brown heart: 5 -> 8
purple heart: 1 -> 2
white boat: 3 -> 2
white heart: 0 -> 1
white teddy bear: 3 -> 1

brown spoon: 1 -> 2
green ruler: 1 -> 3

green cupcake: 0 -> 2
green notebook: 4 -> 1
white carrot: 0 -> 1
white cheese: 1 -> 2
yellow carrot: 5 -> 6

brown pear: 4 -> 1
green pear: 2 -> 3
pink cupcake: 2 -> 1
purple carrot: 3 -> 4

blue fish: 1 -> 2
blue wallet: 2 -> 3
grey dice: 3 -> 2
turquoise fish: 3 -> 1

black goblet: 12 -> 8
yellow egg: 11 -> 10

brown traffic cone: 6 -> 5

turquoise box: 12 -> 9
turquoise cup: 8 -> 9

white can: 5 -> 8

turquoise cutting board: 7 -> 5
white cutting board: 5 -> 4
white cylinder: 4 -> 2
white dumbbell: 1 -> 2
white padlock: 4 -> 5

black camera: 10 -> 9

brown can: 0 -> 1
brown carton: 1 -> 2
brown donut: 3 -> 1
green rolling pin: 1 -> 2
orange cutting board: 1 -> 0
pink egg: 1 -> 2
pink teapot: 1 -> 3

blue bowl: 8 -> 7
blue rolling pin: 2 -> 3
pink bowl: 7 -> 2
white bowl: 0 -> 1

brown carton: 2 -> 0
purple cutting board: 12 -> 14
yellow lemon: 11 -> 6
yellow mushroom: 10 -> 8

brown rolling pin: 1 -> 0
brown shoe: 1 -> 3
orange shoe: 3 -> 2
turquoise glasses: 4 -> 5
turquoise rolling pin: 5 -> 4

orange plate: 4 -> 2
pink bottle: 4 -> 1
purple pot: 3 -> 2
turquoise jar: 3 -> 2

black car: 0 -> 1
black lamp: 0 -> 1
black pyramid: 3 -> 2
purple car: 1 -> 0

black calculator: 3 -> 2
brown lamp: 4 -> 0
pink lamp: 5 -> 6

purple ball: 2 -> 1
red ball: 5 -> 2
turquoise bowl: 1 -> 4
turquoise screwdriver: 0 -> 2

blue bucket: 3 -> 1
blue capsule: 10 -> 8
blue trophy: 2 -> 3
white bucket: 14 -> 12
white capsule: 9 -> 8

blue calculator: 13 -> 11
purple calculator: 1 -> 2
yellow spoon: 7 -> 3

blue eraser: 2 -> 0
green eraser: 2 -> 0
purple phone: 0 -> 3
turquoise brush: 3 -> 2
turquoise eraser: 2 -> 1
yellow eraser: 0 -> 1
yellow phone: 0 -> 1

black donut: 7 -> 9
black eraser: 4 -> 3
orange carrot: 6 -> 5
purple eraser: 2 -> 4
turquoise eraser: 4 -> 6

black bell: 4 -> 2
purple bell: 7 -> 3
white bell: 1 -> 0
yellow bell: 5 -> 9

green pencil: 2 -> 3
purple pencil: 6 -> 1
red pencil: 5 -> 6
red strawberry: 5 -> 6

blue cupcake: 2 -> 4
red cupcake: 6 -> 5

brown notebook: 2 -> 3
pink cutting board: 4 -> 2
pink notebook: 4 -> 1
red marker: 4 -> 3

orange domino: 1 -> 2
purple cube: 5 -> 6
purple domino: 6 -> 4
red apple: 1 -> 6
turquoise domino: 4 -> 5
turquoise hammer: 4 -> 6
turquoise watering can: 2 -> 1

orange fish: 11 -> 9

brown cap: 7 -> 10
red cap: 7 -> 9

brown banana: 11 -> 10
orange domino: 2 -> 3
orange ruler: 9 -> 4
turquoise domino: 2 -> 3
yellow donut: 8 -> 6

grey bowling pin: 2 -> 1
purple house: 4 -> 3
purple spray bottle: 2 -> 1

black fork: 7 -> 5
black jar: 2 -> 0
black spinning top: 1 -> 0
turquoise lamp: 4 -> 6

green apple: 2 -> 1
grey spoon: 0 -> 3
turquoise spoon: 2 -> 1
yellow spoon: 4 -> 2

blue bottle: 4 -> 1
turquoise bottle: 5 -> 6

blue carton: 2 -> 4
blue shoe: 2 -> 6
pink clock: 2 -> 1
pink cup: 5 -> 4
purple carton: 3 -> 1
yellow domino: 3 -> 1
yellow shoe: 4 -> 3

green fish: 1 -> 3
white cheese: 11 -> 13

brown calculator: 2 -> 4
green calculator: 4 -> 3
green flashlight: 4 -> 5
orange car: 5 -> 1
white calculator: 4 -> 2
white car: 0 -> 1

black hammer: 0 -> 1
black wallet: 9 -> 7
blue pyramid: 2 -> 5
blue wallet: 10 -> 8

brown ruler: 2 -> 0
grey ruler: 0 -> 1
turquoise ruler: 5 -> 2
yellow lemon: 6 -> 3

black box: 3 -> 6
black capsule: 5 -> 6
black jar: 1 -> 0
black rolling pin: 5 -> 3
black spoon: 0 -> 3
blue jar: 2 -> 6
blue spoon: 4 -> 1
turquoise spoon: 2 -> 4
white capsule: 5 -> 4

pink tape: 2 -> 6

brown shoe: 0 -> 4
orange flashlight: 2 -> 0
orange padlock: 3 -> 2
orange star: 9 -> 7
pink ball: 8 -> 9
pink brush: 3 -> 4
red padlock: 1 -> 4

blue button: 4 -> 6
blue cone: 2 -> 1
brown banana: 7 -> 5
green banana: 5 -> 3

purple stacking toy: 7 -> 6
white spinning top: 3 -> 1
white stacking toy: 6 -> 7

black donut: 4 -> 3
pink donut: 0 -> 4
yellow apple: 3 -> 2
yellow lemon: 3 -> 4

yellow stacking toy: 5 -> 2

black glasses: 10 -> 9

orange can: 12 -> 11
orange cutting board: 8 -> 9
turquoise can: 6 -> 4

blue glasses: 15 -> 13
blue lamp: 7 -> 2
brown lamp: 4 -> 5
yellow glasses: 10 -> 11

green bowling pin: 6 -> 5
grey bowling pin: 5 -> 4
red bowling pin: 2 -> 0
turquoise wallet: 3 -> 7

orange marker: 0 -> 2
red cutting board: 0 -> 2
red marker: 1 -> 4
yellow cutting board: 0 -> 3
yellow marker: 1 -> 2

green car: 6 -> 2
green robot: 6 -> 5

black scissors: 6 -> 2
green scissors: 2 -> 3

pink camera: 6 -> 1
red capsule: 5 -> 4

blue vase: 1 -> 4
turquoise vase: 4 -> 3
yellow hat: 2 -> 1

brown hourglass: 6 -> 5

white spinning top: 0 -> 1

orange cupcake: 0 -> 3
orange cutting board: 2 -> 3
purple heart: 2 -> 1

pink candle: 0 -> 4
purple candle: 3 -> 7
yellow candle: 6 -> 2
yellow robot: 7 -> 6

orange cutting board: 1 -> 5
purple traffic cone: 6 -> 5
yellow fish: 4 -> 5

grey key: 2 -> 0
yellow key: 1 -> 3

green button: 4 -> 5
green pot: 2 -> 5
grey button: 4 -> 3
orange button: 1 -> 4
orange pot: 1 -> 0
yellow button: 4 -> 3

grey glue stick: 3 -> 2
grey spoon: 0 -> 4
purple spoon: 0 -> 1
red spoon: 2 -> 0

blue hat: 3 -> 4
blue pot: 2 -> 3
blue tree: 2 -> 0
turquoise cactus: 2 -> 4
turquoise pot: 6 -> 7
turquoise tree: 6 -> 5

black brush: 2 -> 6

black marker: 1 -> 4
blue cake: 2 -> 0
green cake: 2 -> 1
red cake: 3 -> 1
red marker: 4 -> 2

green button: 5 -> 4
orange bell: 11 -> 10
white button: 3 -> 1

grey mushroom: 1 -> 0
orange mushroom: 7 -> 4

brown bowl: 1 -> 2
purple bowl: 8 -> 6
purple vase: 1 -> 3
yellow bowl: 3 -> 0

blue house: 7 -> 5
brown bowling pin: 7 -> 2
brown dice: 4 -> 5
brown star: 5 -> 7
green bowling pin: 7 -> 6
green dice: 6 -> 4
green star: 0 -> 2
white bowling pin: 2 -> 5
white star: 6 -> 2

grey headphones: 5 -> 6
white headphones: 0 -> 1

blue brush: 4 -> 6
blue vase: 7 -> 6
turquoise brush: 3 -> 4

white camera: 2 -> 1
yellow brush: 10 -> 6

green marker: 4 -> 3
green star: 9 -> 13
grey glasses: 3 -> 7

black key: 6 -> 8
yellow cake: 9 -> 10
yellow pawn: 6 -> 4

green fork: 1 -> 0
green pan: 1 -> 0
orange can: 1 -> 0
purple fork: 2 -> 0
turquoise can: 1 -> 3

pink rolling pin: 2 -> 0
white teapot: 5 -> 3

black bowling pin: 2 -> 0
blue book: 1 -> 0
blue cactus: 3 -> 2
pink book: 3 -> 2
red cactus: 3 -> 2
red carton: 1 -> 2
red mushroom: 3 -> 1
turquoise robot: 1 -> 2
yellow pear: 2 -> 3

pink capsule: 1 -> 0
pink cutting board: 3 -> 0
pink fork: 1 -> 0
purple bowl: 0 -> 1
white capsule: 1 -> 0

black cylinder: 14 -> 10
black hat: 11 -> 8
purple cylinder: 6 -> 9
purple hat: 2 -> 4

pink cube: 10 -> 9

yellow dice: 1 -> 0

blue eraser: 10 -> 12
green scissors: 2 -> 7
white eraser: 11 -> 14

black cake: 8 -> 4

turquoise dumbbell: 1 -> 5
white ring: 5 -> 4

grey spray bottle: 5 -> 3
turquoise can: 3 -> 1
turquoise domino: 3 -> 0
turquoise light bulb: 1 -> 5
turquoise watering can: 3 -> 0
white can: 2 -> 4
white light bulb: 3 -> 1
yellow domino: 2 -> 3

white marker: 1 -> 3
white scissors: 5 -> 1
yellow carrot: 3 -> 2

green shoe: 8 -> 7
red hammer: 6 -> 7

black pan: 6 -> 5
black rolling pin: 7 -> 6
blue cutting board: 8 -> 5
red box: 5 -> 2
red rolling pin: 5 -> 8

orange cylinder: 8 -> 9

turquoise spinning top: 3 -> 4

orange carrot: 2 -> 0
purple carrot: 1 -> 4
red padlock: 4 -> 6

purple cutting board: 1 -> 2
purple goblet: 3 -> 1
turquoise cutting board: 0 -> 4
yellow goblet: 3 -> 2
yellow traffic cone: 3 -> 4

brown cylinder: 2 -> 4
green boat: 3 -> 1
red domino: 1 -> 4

_EXERCISE AIM_. Once you find the line containing "white padlock: 4 -> 5", stop: reproduce exactly that line and every line of the data before it, and nothing else.

_ANSWER BOX_.
brown heart: 5 -> 8
purple heart: 1 -> 2
white boat: 3 -> 2
white heart: 0 -> 1
white teddy bear: 3 -> 1

brown spoon: 1 -> 2
green ruler: 1 -> 3

green cupcake: 0 -> 2
green notebook: 4 -> 1
white carrot: 0 -> 1
white cheese: 1 -> 2
yellow carrot: 5 -> 6

brown pear: 4 -> 1
green pear: 2 -> 3
pink cupcake: 2 -> 1
purple carrot: 3 -> 4

blue fish: 1 -> 2
blue wallet: 2 -> 3
grey dice: 3 -> 2
turquoise fish: 3 -> 1

black goblet: 12 -> 8
yellow egg: 11 -> 10

brown traffic cone: 6 -> 5

turquoise box: 12 -> 9
turquoise cup: 8 -> 9

white can: 5 -> 8

turquoise cutting board: 7 -> 5
white cutting board: 5 -> 4
white cylinder: 4 -> 2
white dumbbell: 1 -> 2
white padlock: 4 -> 5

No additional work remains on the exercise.